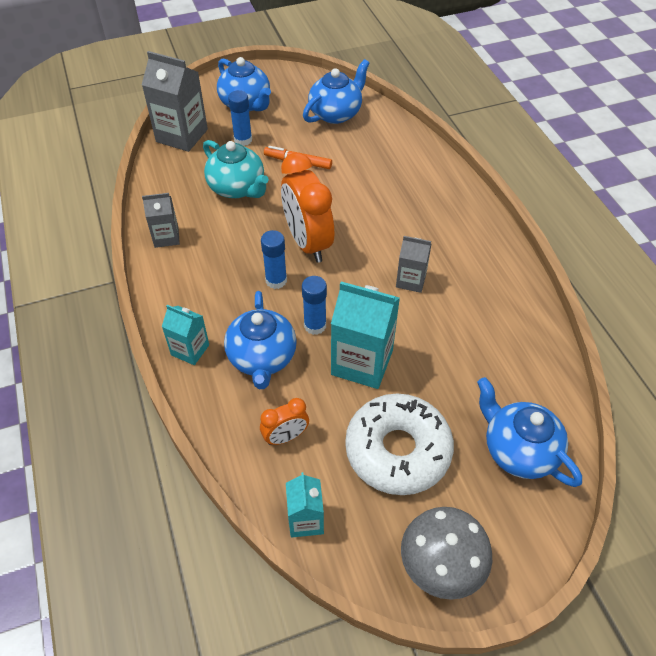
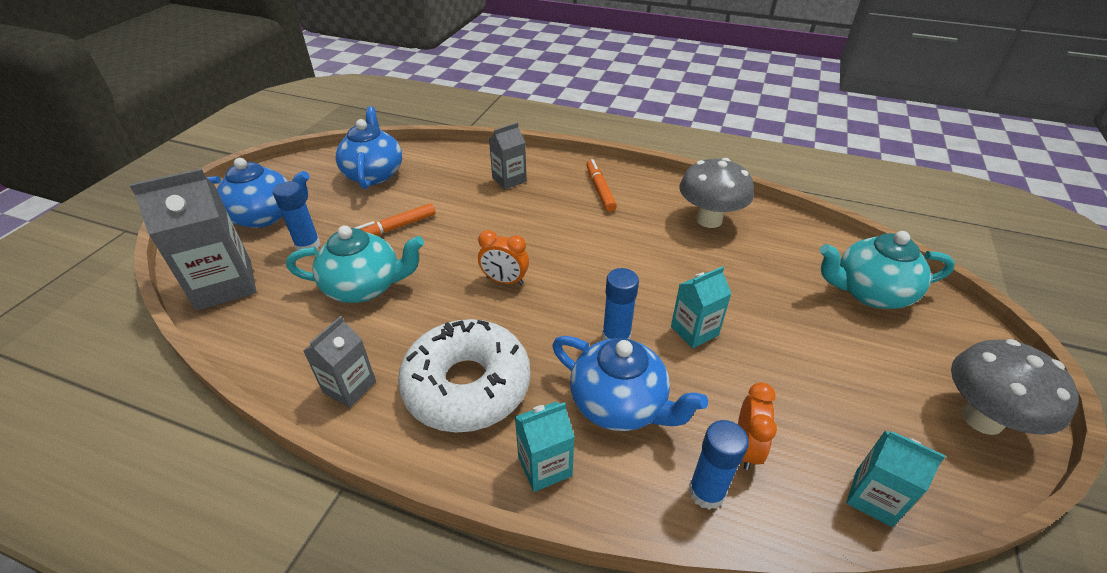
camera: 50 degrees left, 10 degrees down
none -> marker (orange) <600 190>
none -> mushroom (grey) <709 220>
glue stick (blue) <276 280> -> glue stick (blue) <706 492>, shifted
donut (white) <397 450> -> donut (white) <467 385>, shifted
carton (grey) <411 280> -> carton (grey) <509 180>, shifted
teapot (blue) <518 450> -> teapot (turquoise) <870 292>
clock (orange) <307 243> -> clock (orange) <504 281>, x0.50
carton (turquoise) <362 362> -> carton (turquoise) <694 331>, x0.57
- - -
-- YOUR GOAL --
Reproduce every record above exactly as given, excluding pictures from the result.

-- ANSWER BOX --
camera: 50 degrees left, 10 degrees down
none -> marker (orange) <600 190>
none -> mushroom (grey) <709 220>
glue stick (blue) <276 280> -> glue stick (blue) <706 492>, shifted
donut (white) <397 450> -> donut (white) <467 385>, shifted
carton (grey) <411 280> -> carton (grey) <509 180>, shifted
teapot (blue) <518 450> -> teapot (turquoise) <870 292>
clock (orange) <307 243> -> clock (orange) <504 281>, x0.50
carton (turquoise) <362 362> -> carton (turquoise) <694 331>, x0.57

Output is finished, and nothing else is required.